* [PROBLEM REQUIREMENTS] Nothing but an exact reprint of the records is to be returned.

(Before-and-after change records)
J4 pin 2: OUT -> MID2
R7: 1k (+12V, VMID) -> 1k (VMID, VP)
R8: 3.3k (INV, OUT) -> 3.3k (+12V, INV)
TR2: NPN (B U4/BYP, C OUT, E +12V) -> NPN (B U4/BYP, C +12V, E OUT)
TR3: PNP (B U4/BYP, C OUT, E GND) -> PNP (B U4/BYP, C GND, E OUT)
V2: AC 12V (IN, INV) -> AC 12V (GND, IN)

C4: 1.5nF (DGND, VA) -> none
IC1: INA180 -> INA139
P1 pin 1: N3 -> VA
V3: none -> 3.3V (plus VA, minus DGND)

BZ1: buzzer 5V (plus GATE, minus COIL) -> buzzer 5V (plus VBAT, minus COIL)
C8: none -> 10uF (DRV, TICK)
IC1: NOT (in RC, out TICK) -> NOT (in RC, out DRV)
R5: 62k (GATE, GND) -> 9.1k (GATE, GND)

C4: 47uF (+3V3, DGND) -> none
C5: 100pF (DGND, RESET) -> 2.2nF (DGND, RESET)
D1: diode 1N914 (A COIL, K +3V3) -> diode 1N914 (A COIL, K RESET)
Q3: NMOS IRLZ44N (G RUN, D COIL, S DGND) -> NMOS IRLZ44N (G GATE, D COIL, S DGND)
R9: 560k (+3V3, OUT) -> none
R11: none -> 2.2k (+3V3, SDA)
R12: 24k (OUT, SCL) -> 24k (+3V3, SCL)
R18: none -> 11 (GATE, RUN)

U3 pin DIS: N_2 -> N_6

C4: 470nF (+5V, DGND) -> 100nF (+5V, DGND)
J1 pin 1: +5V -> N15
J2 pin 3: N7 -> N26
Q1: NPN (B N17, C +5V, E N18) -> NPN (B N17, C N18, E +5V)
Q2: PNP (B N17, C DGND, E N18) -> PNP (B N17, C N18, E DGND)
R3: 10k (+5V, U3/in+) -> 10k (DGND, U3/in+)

* [ANSWER TO THIS EXERCISE]
J4 pin 2: OUT -> MID2
R7: 1k (+12V, VMID) -> 1k (VMID, VP)
R8: 3.3k (INV, OUT) -> 3.3k (+12V, INV)
TR2: NPN (B U4/BYP, C OUT, E +12V) -> NPN (B U4/BYP, C +12V, E OUT)
TR3: PNP (B U4/BYP, C OUT, E GND) -> PNP (B U4/BYP, C GND, E OUT)
V2: AC 12V (IN, INV) -> AC 12V (GND, IN)

C4: 1.5nF (DGND, VA) -> none
IC1: INA180 -> INA139
P1 pin 1: N3 -> VA
V3: none -> 3.3V (plus VA, minus DGND)

BZ1: buzzer 5V (plus GATE, minus COIL) -> buzzer 5V (plus VBAT, minus COIL)
C8: none -> 10uF (DRV, TICK)
IC1: NOT (in RC, out TICK) -> NOT (in RC, out DRV)
R5: 62k (GATE, GND) -> 9.1k (GATE, GND)

C4: 47uF (+3V3, DGND) -> none
C5: 100pF (DGND, RESET) -> 2.2nF (DGND, RESET)
D1: diode 1N914 (A COIL, K +3V3) -> diode 1N914 (A COIL, K RESET)
Q3: NMOS IRLZ44N (G RUN, D COIL, S DGND) -> NMOS IRLZ44N (G GATE, D COIL, S DGND)
R9: 560k (+3V3, OUT) -> none
R11: none -> 2.2k (+3V3, SDA)
R12: 24k (OUT, SCL) -> 24k (+3V3, SCL)
R18: none -> 11 (GATE, RUN)

U3 pin DIS: N_2 -> N_6

C4: 470nF (+5V, DGND) -> 100nF (+5V, DGND)
J1 pin 1: +5V -> N15
J2 pin 3: N7 -> N26
Q1: NPN (B N17, C +5V, E N18) -> NPN (B N17, C N18, E +5V)
Q2: PNP (B N17, C DGND, E N18) -> PNP (B N17, C N18, E DGND)
R3: 10k (+5V, U3/in+) -> 10k (DGND, U3/in+)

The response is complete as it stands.